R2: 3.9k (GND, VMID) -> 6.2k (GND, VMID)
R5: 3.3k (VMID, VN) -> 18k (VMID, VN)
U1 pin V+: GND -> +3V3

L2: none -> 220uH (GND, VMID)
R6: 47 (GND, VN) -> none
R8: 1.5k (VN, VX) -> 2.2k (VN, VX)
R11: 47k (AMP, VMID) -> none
——
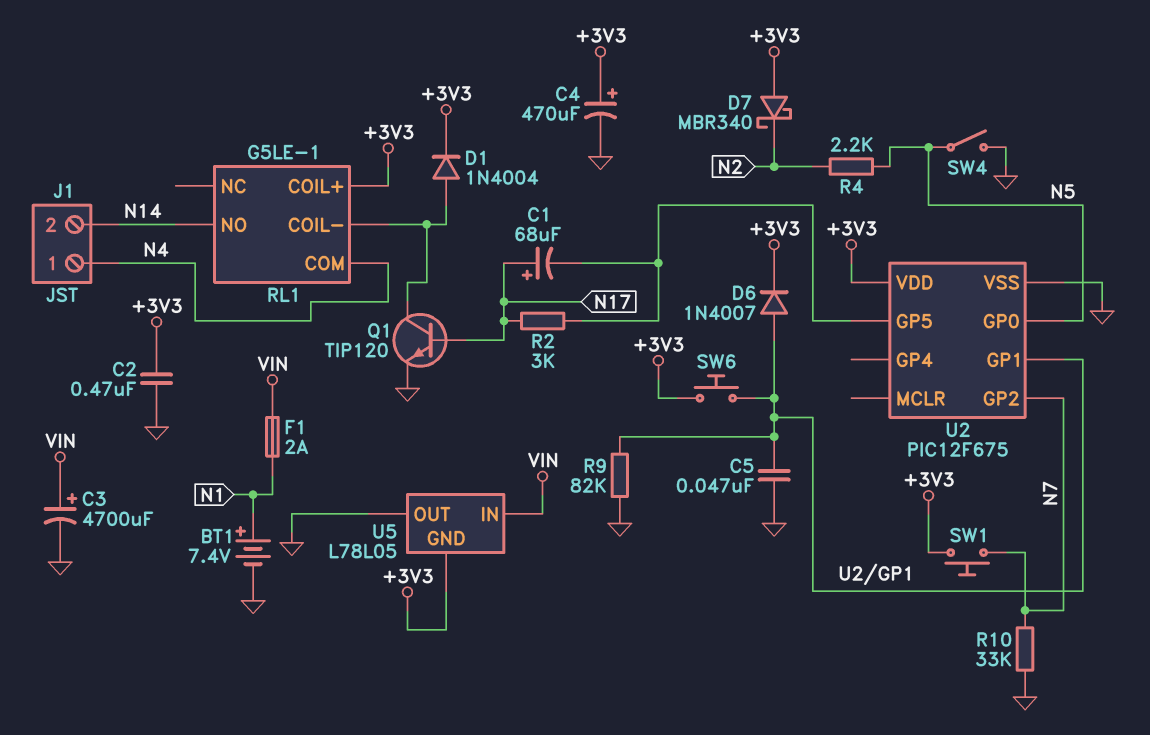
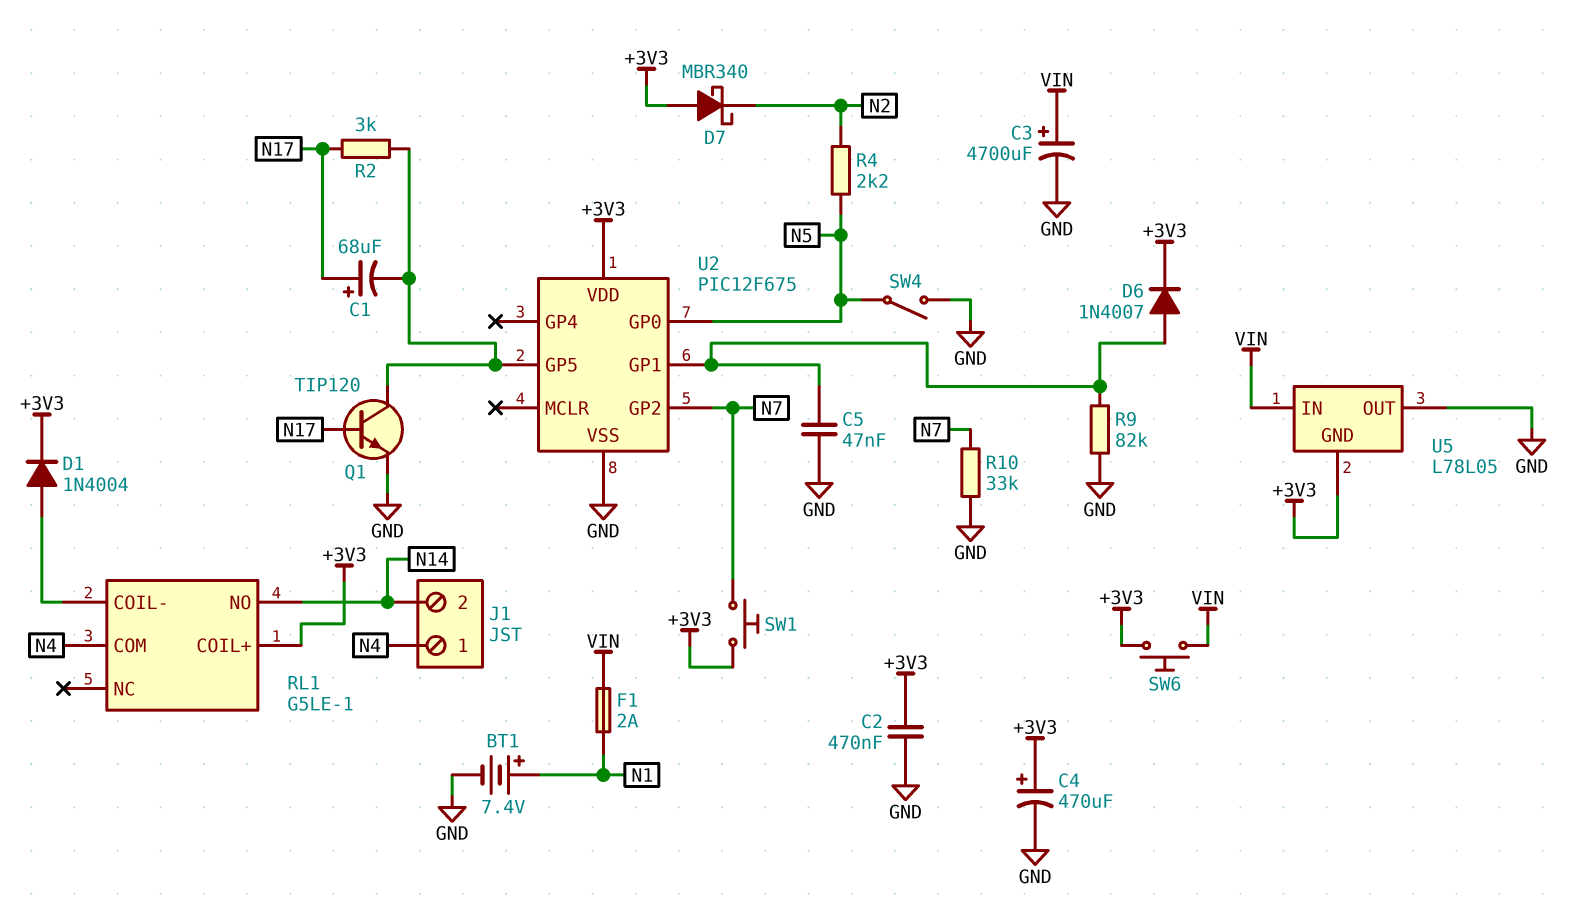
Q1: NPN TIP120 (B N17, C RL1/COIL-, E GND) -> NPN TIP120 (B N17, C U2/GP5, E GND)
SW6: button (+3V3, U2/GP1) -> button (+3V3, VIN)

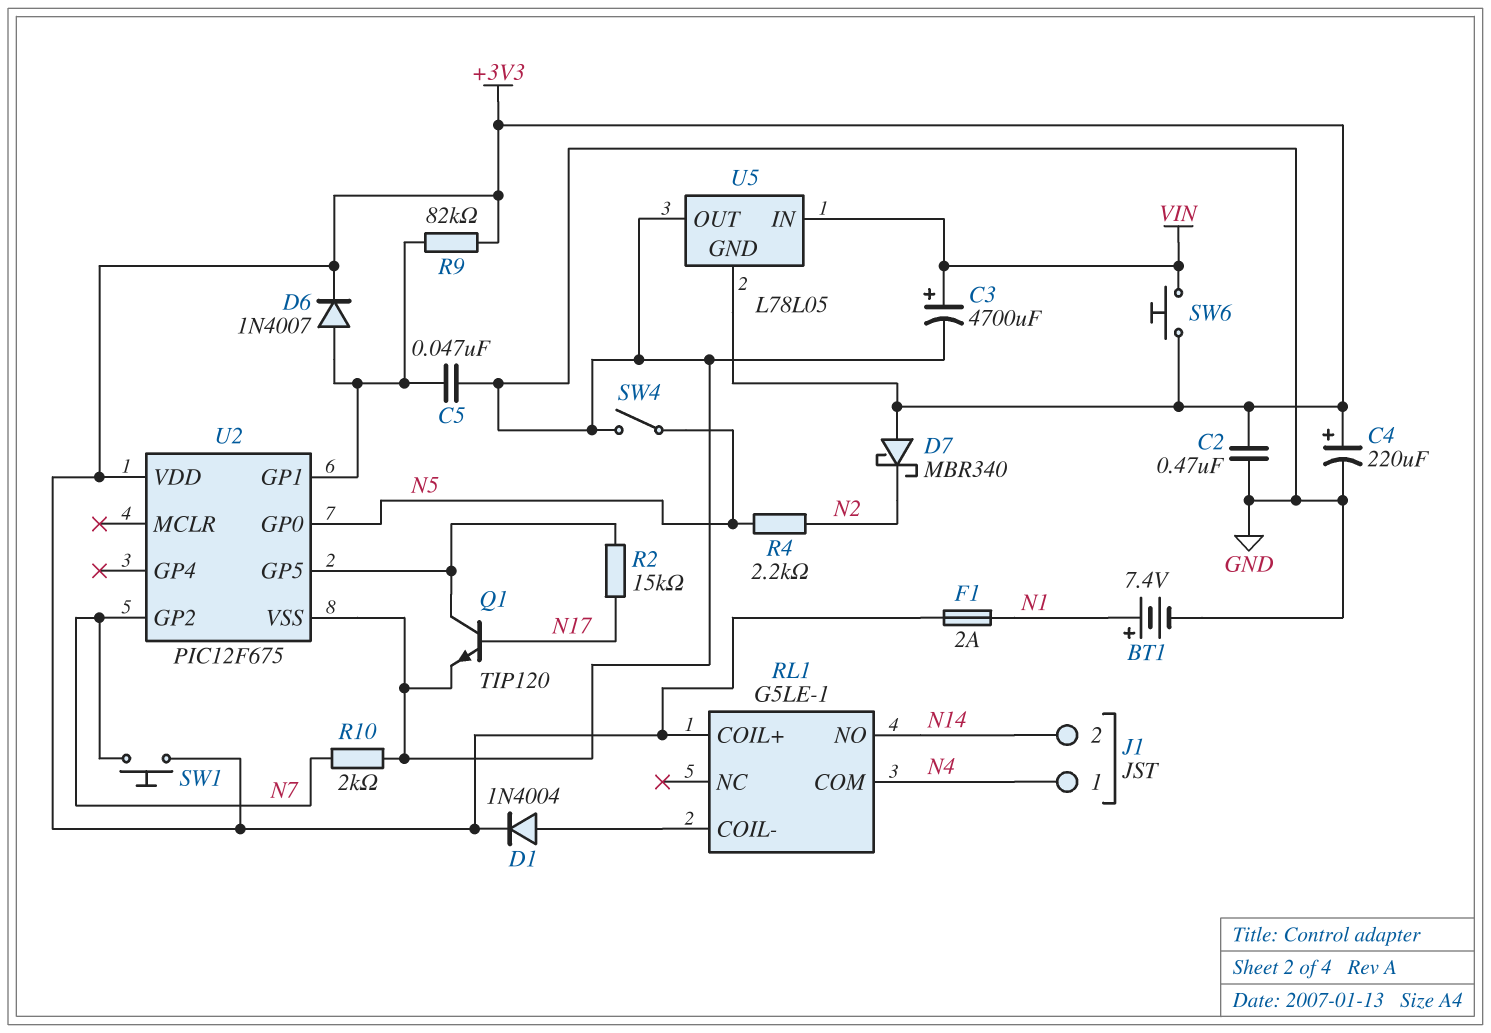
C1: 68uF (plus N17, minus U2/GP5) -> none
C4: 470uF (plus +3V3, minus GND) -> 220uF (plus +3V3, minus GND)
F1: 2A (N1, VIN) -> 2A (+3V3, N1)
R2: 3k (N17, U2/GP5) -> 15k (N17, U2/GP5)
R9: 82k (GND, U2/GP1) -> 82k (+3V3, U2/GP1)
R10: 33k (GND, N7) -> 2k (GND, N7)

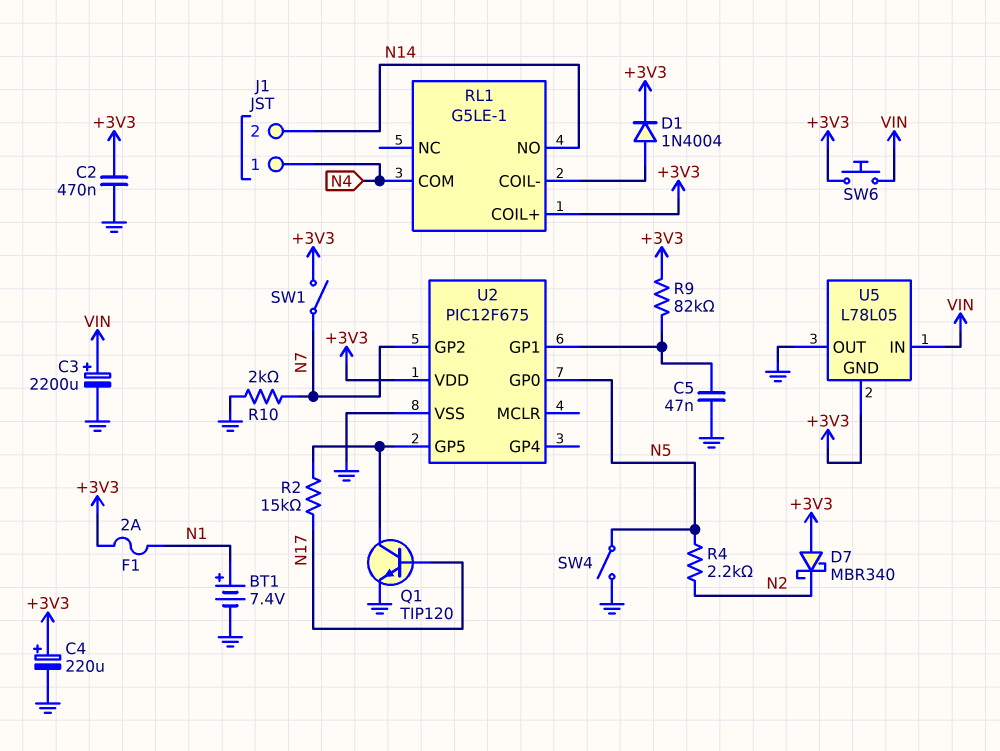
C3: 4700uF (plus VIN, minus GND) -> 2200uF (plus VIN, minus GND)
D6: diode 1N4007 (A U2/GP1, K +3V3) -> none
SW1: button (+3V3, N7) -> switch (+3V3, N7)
——
● Exercise prompt
In the listing above, find the line with "R2: 3.9k (GND, VMID) -> 6.2k (GND, VMID)" and the line with "R11: 47k (AMP, VMID) -> none"; set down exactly those two lines and every line between them, nothing more.

● Task result
R2: 3.9k (GND, VMID) -> 6.2k (GND, VMID)
R5: 3.3k (VMID, VN) -> 18k (VMID, VN)
U1 pin V+: GND -> +3V3

L2: none -> 220uH (GND, VMID)
R6: 47 (GND, VN) -> none
R8: 1.5k (VN, VX) -> 2.2k (VN, VX)
R11: 47k (AMP, VMID) -> none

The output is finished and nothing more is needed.